▶ Aim of the exercise:
Repeat the listing exactly. Pictures stay out of your copy.

>>>>>

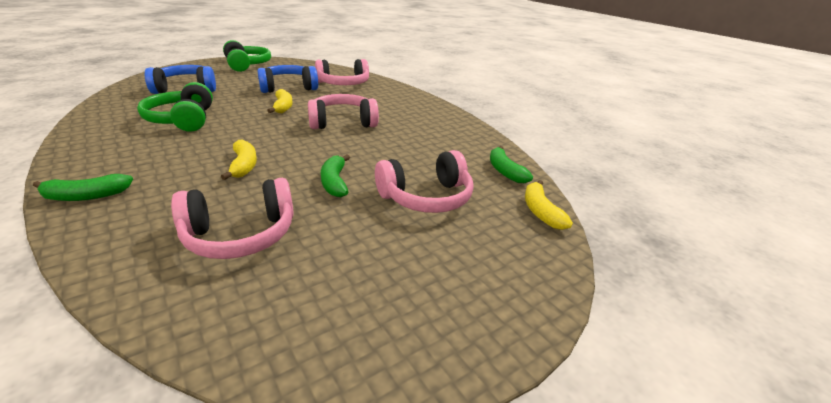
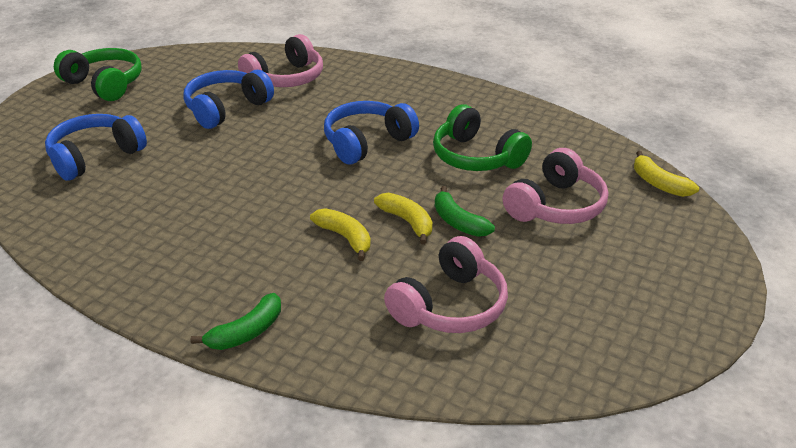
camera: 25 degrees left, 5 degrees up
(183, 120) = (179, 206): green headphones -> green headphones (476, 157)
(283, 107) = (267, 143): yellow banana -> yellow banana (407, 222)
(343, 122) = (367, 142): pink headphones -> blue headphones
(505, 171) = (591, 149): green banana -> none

<<<<<

▶ Exercise output:
camera: 25 degrees left, 5 degrees up
(183, 120) = (179, 206): green headphones -> green headphones (476, 157)
(283, 107) = (267, 143): yellow banana -> yellow banana (407, 222)
(343, 122) = (367, 142): pink headphones -> blue headphones
(505, 171) = (591, 149): green banana -> none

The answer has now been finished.